───── MATERIAL FOR THIS TASK ─────
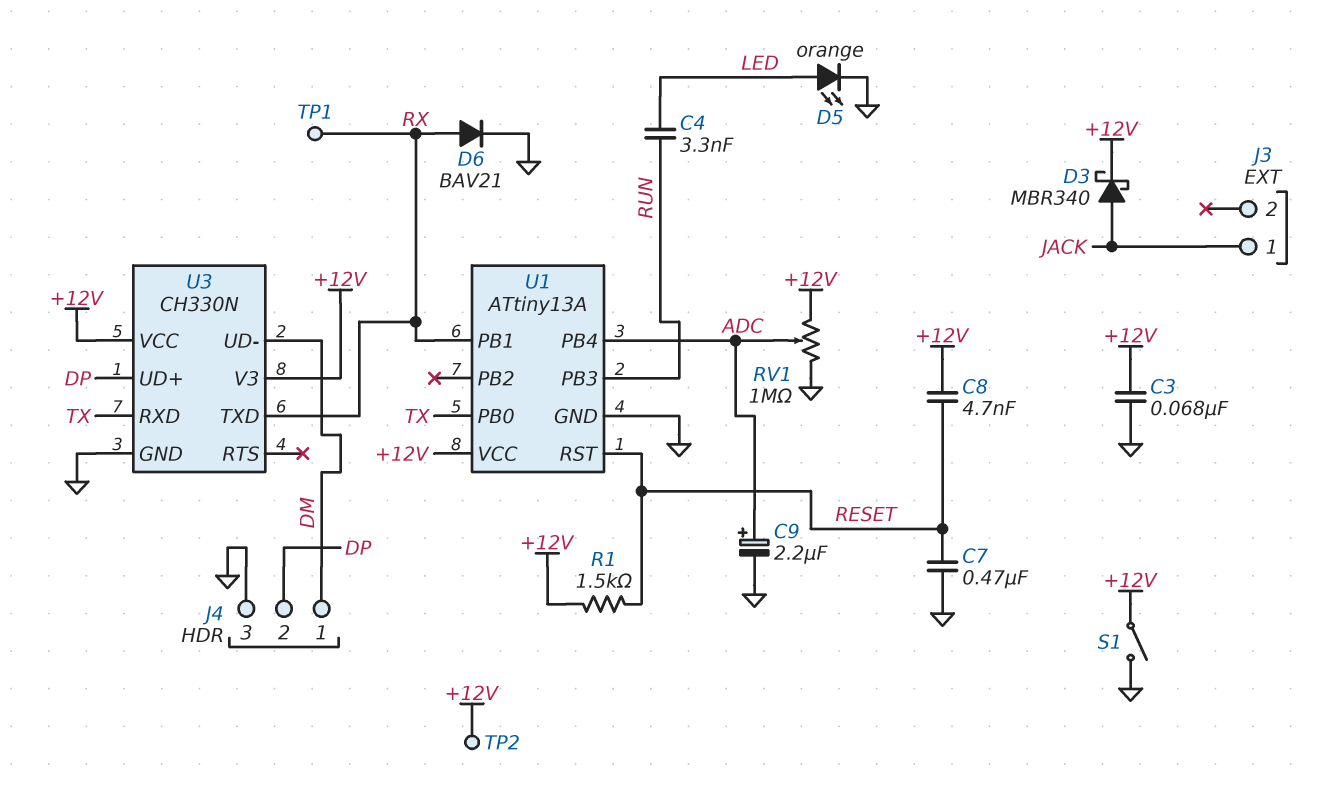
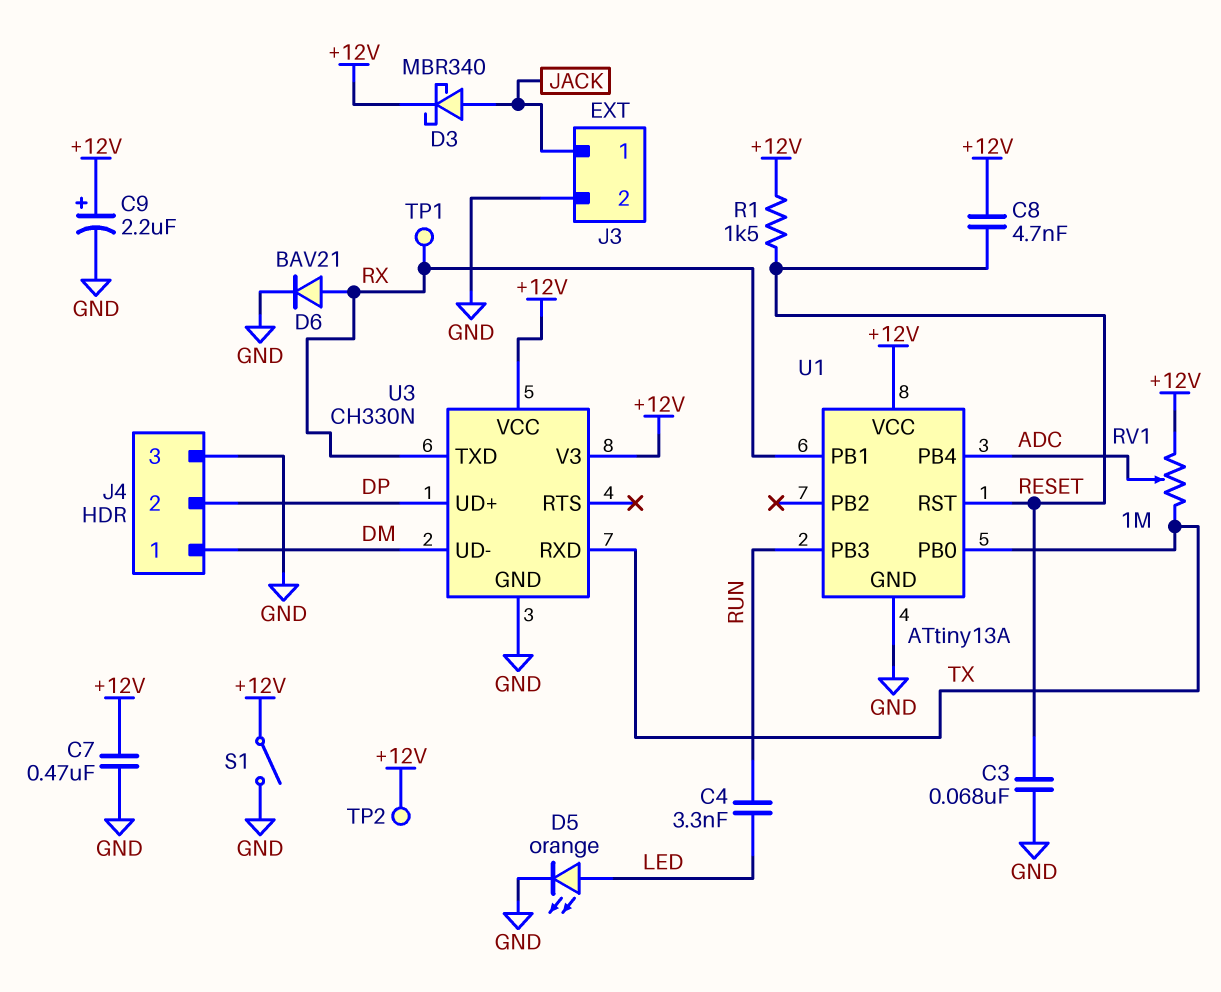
C3: 68nF (+12V, GND) -> 68nF (GND, RESET)
C7: 470nF (GND, RESET) -> 470nF (+12V, GND)
C9: 2.2uF (plus ADC, minus GND) -> 2.2uF (plus +12V, minus GND)
J3 pin 2: none -> GND
RV1: 1M (+12V, GND, wiper ADC) -> 1M (+12V, TX, wiper ADC)

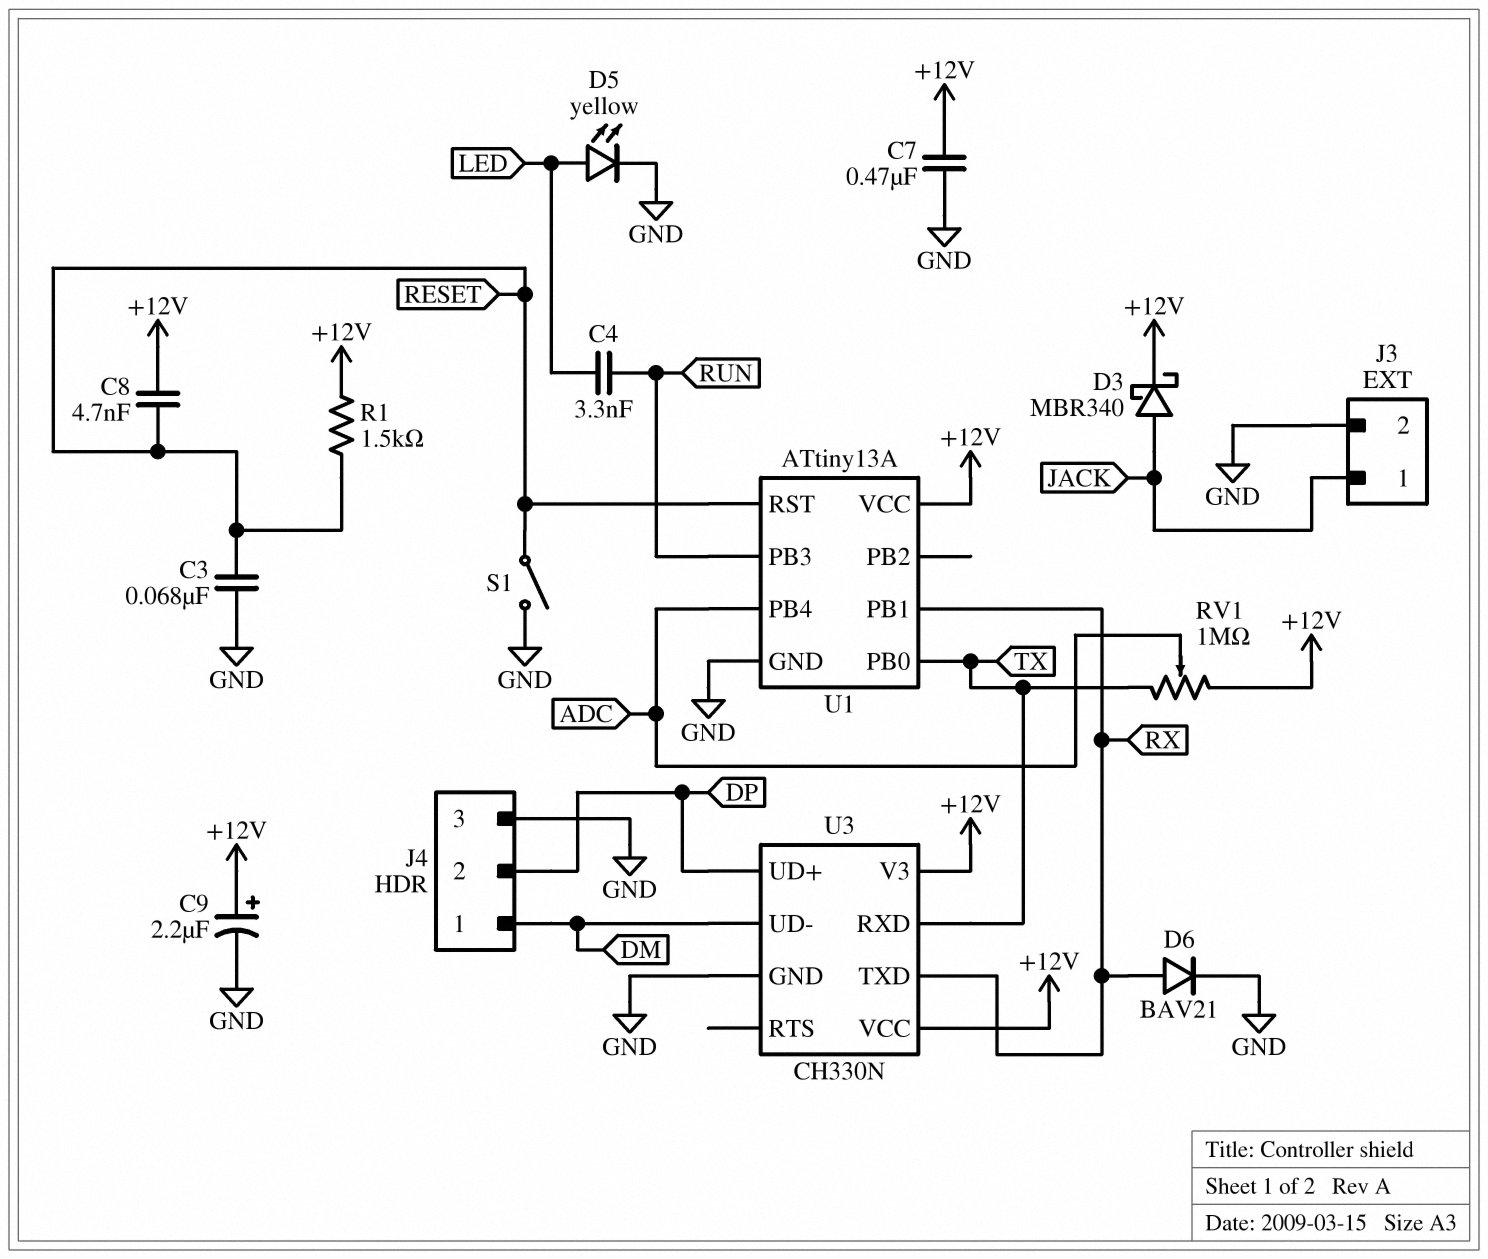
D5: LED orange (A LED, K GND) -> LED yellow (A LED, K GND)
S1: switch (+12V, GND) -> switch (GND, RESET)
TP1: test point (RX) -> none
TP2: test point (+12V) -> none

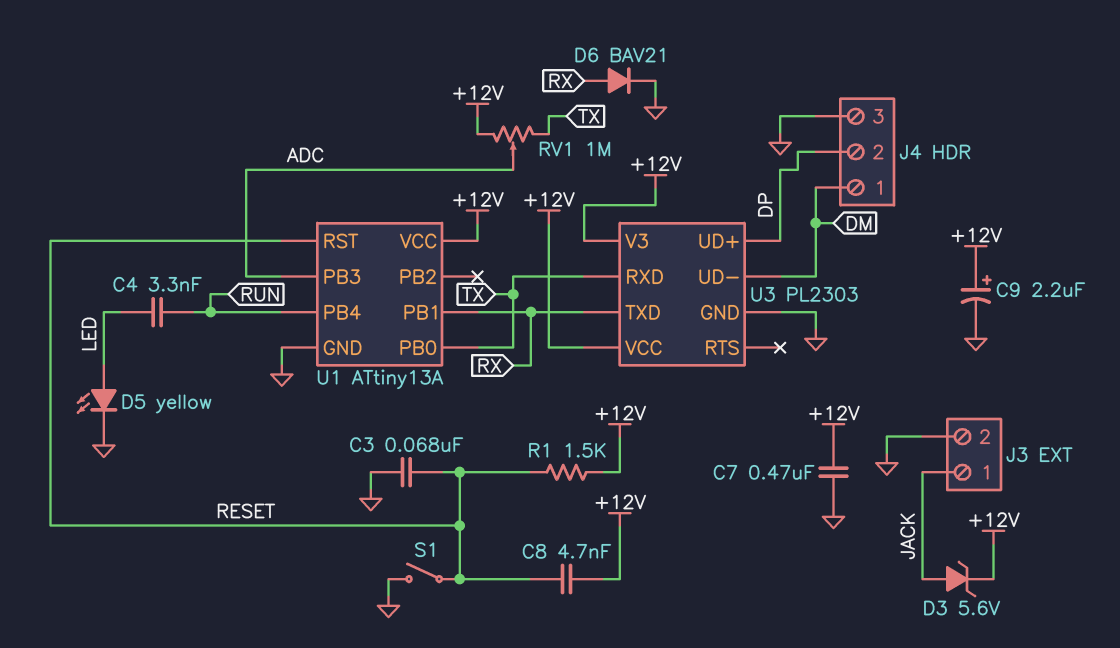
D3: schottky MBR340 (A JACK, K +12V) -> zener 5.6V (A JACK, K +12V)
U1 pin PB3: RUN -> ADC
U1 pin PB4: ADC -> RUN
U3: CH330N -> PL2303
─────
• [THE TASK]
An unchanged copy of the data, images excluded, is all that should be given.

• [ANSWER]
C3: 68nF (+12V, GND) -> 68nF (GND, RESET)
C7: 470nF (GND, RESET) -> 470nF (+12V, GND)
C9: 2.2uF (plus ADC, minus GND) -> 2.2uF (plus +12V, minus GND)
J3 pin 2: none -> GND
RV1: 1M (+12V, GND, wiper ADC) -> 1M (+12V, TX, wiper ADC)

D5: LED orange (A LED, K GND) -> LED yellow (A LED, K GND)
S1: switch (+12V, GND) -> switch (GND, RESET)
TP1: test point (RX) -> none
TP2: test point (+12V) -> none

D3: schottky MBR340 (A JACK, K +12V) -> zener 5.6V (A JACK, K +12V)
U1 pin PB3: RUN -> ADC
U1 pin PB4: ADC -> RUN
U3: CH330N -> PL2303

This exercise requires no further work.